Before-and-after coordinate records

.....

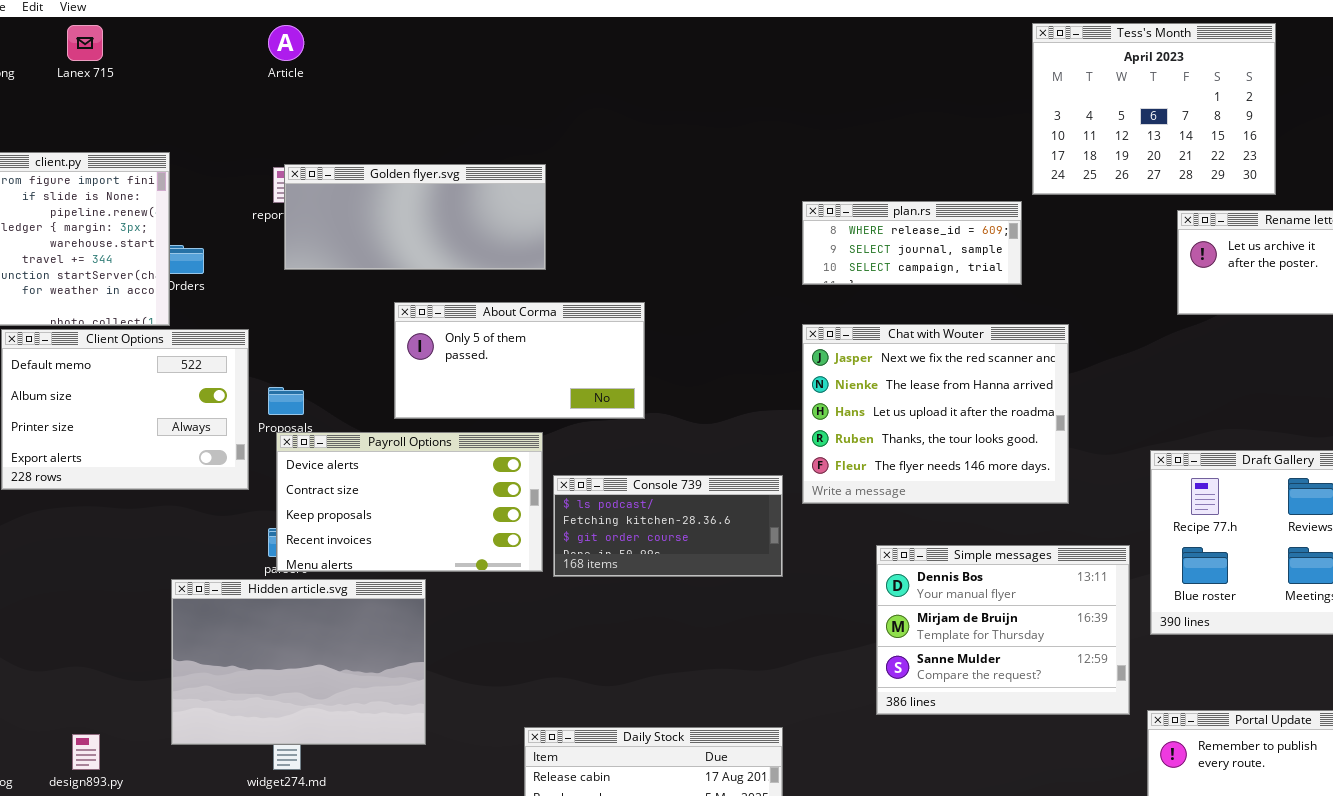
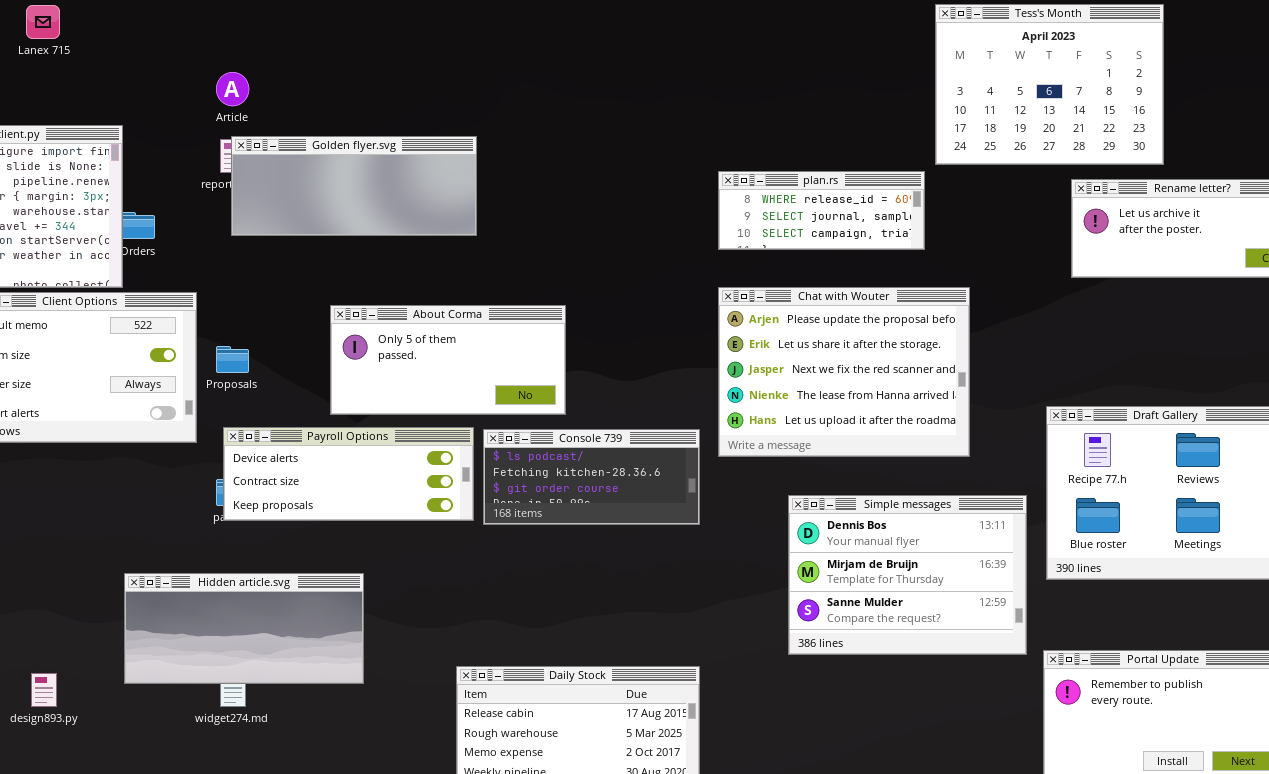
Article: [268,25,304,61] -> [216,72,249,106], moved
About Corma: [394,302,645,419] -> [330,305,566,415], moved
Chat with Wouter: [802,324,1069,504] -> [718,287,970,457], scrolled up 2 rows
Payroll Options: [276,432,543,572] -> [223,427,474,521], resized
Hidden article.svg: [171,579,426,745] -> [124,573,364,684], resized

.....

=== Requirement ===
Are you able to set down all the lines above exactly, without any pictures?

=== Result ===
Article: [268,25,304,61] -> [216,72,249,106], moved
About Corma: [394,302,645,419] -> [330,305,566,415], moved
Chat with Wouter: [802,324,1069,504] -> [718,287,970,457], scrolled up 2 rows
Payroll Options: [276,432,543,572] -> [223,427,474,521], resized
Hidden article.svg: [171,579,426,745] -> [124,573,364,684], resized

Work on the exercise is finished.